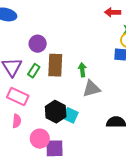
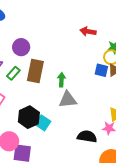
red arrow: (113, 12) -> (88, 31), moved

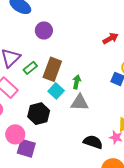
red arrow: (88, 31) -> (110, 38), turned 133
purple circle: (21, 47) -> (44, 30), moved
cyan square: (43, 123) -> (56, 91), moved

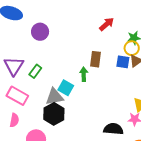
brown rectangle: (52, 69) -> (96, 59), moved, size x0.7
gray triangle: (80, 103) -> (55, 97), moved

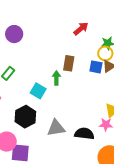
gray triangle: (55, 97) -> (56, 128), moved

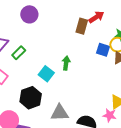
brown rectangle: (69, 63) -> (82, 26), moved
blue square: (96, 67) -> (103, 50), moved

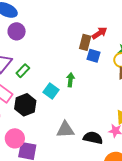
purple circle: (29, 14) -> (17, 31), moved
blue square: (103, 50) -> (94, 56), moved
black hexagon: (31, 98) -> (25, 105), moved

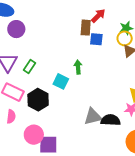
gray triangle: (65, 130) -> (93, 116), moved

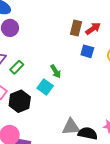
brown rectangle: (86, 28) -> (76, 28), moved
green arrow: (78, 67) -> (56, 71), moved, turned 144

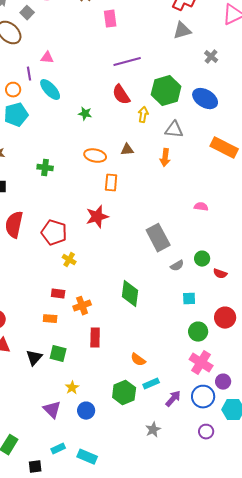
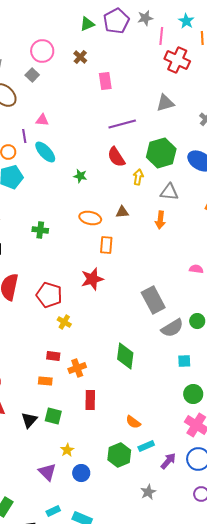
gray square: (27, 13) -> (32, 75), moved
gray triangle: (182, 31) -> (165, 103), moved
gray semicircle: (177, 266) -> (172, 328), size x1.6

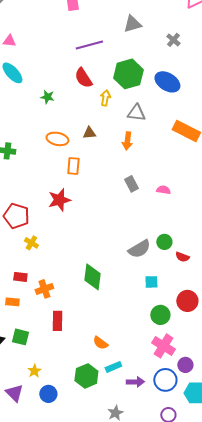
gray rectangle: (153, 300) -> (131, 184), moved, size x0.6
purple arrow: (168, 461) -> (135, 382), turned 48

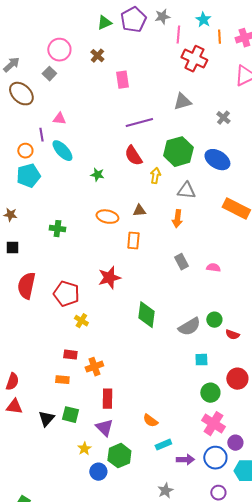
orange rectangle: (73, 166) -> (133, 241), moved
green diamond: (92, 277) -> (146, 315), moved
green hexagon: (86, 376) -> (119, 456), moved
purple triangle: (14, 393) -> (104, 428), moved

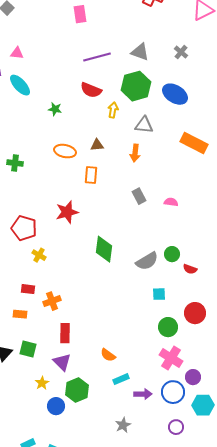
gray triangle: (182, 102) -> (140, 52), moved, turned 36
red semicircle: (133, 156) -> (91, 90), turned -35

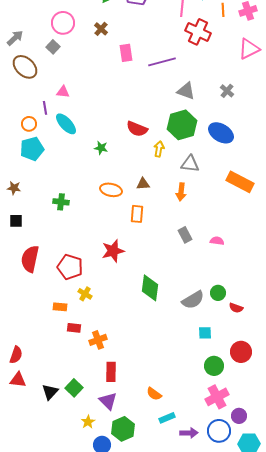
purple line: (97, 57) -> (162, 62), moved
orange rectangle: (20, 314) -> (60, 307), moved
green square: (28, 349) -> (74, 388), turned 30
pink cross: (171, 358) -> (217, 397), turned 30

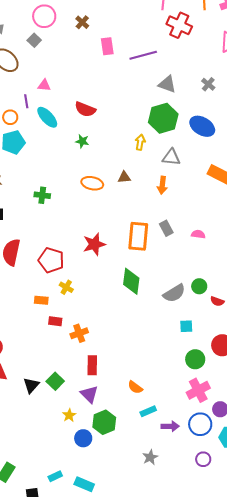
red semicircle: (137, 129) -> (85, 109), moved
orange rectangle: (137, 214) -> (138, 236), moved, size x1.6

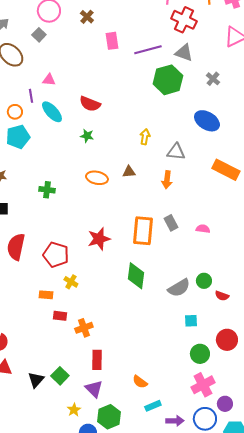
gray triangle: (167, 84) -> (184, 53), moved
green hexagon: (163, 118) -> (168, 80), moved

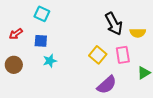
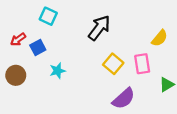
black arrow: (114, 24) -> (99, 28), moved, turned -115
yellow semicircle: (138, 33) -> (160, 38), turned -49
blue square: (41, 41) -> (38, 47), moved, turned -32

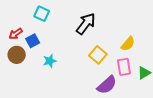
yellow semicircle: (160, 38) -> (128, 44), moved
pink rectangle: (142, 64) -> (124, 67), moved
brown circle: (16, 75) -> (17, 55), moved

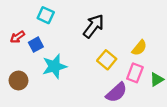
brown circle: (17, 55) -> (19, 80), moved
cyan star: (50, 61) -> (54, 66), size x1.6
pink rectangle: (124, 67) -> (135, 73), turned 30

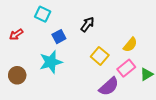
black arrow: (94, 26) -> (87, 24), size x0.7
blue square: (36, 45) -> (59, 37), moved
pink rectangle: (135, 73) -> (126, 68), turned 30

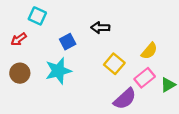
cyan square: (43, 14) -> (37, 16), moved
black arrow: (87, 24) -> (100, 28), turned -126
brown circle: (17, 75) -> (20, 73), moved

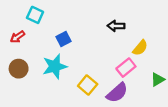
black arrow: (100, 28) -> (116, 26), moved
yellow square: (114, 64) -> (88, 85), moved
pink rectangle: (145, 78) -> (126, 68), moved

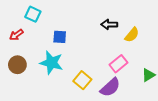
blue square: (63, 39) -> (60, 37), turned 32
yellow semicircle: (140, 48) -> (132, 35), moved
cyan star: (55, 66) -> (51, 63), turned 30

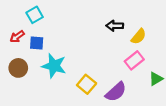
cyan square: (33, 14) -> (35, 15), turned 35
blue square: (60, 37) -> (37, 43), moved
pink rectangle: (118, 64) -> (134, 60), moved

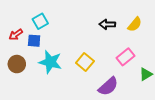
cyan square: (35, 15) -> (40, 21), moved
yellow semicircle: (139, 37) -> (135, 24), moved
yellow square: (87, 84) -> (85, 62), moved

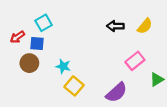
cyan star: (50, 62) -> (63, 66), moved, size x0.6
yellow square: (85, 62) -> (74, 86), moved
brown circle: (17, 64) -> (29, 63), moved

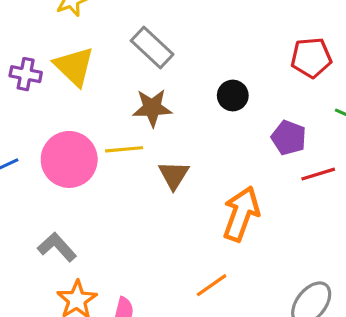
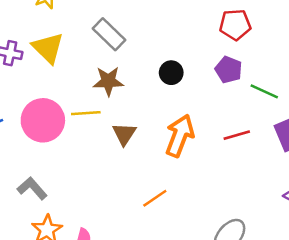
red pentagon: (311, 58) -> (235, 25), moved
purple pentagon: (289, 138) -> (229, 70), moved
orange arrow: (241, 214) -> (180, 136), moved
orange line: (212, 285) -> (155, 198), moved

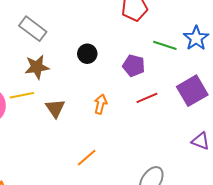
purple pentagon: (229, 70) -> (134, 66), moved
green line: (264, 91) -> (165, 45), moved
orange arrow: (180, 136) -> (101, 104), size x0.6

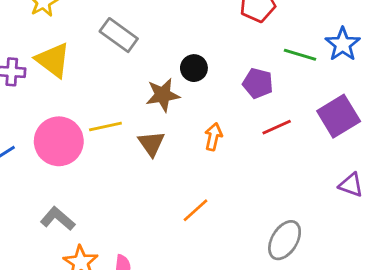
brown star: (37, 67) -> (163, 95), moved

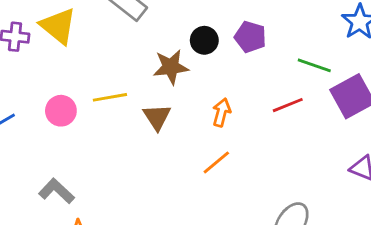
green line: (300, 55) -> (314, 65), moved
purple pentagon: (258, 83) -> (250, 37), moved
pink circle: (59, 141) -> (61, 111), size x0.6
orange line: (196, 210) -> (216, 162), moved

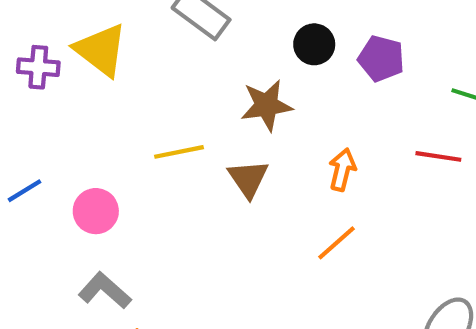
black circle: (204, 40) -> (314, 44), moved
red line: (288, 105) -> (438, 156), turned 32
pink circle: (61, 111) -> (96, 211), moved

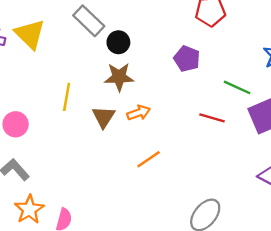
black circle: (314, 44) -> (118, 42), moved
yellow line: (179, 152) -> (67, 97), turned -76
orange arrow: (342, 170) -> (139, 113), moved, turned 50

============

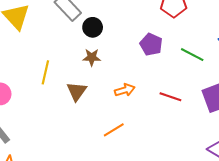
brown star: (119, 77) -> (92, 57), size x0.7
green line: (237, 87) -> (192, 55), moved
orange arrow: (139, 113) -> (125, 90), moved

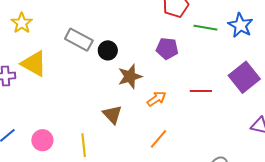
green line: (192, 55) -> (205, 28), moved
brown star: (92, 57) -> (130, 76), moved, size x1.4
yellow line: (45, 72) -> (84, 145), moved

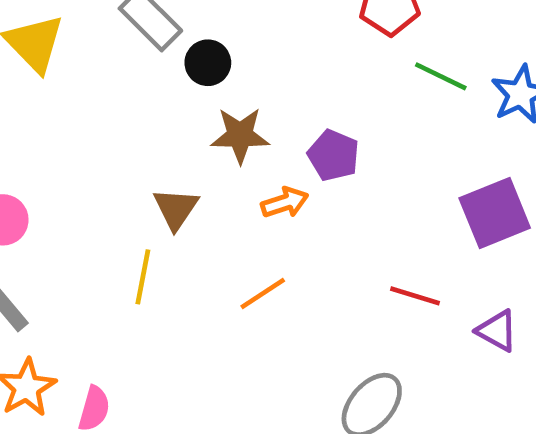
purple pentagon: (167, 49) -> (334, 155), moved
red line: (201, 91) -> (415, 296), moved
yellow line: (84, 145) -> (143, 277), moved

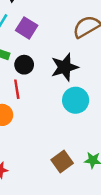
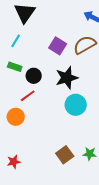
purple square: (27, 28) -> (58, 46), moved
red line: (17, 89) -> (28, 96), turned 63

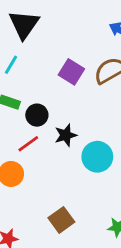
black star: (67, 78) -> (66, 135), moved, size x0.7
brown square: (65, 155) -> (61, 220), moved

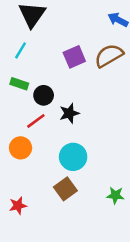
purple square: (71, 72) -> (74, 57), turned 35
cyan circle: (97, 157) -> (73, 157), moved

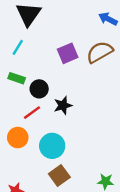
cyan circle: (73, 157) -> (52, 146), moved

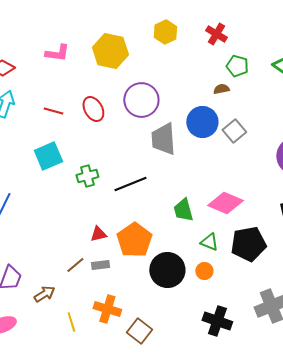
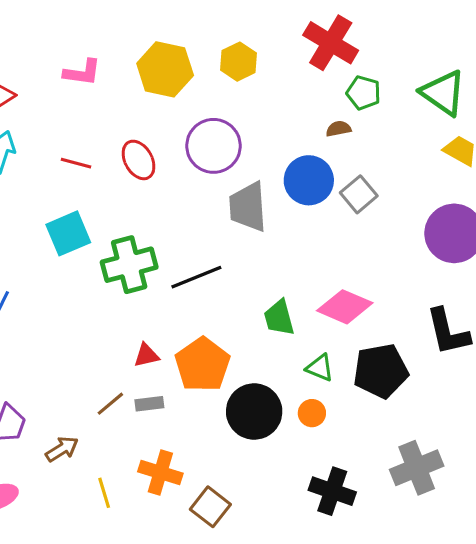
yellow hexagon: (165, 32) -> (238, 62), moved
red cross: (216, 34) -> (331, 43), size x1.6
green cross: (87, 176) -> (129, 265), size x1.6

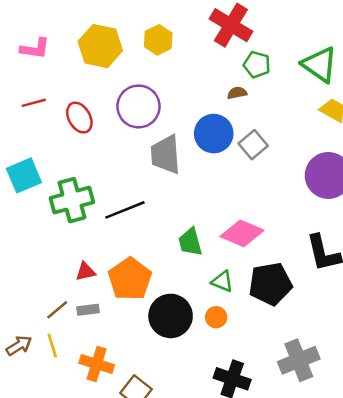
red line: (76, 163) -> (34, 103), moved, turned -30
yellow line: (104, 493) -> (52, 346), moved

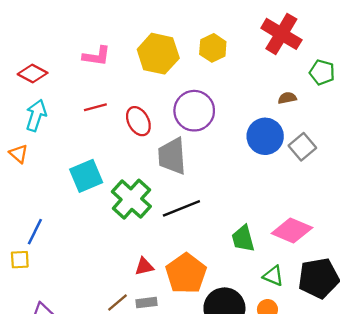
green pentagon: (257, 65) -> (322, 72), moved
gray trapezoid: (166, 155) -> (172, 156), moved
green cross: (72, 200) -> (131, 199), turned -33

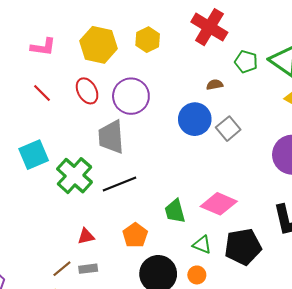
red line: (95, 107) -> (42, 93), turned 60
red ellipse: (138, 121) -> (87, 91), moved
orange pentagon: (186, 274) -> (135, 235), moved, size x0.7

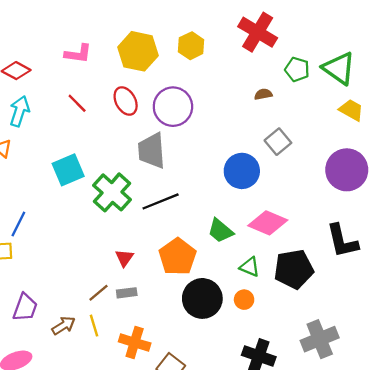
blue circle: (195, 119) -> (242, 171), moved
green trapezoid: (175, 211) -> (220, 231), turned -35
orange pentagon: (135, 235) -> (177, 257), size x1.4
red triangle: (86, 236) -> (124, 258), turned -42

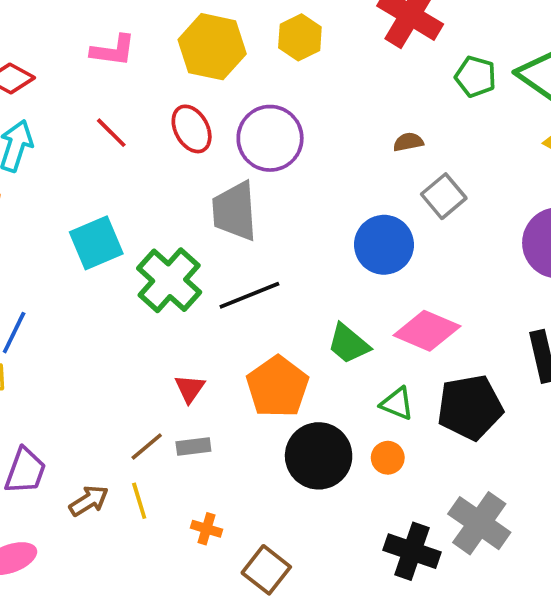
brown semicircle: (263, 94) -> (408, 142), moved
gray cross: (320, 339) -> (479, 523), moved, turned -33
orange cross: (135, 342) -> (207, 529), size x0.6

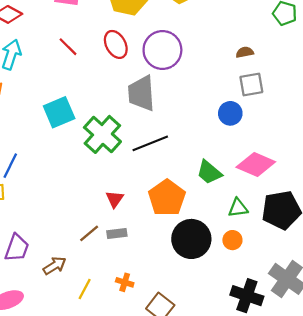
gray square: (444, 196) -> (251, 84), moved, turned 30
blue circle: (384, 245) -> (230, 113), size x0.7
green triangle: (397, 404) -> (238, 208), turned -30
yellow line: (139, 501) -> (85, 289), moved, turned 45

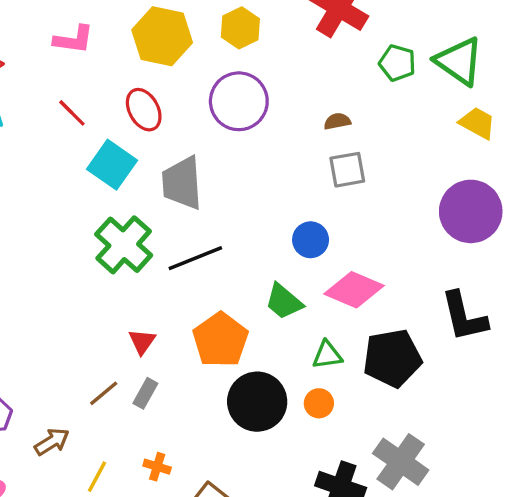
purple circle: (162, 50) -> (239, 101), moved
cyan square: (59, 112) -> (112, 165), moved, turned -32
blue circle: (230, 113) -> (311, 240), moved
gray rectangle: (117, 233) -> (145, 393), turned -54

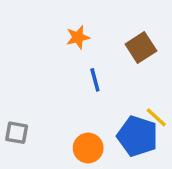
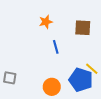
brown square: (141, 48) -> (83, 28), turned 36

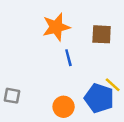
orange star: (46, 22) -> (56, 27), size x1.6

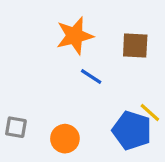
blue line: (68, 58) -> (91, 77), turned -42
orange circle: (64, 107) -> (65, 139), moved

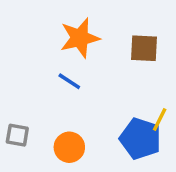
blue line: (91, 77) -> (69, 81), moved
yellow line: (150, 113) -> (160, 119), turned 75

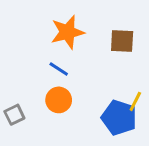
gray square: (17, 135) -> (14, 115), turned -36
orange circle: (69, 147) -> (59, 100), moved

============

WORK TO BE COMPLETED:
What is needed is an exact copy of the lines above, from the one holding "brown circle: (17, 75) -> (20, 73), moved" down to the one holding "purple pentagon: (258, 83)", with those two included and the pictures left out.

ANSWER BOX:
brown circle: (17, 75) -> (20, 73), moved

black arrow: (100, 28) -> (116, 26), moved
yellow square: (114, 64) -> (88, 85), moved
pink rectangle: (145, 78) -> (126, 68), moved

blue square: (63, 39) -> (60, 37), turned 32
yellow semicircle: (140, 48) -> (132, 35), moved
cyan star: (55, 66) -> (51, 63), turned 30

cyan square: (33, 14) -> (35, 15), turned 35
blue square: (60, 37) -> (37, 43), moved
pink rectangle: (118, 64) -> (134, 60), moved

cyan square: (35, 15) -> (40, 21), moved
yellow semicircle: (139, 37) -> (135, 24), moved
yellow square: (87, 84) -> (85, 62), moved

cyan star: (50, 62) -> (63, 66), moved, size x0.6
yellow square: (85, 62) -> (74, 86), moved
brown circle: (17, 64) -> (29, 63), moved

red pentagon: (311, 58) -> (235, 25), moved
purple pentagon: (289, 138) -> (229, 70), moved
orange arrow: (241, 214) -> (180, 136), moved
orange line: (212, 285) -> (155, 198), moved

purple pentagon: (229, 70) -> (134, 66), moved
green line: (264, 91) -> (165, 45), moved
orange arrow: (180, 136) -> (101, 104), size x0.6

brown star: (37, 67) -> (163, 95), moved

green line: (300, 55) -> (314, 65), moved
purple pentagon: (258, 83) -> (250, 37), moved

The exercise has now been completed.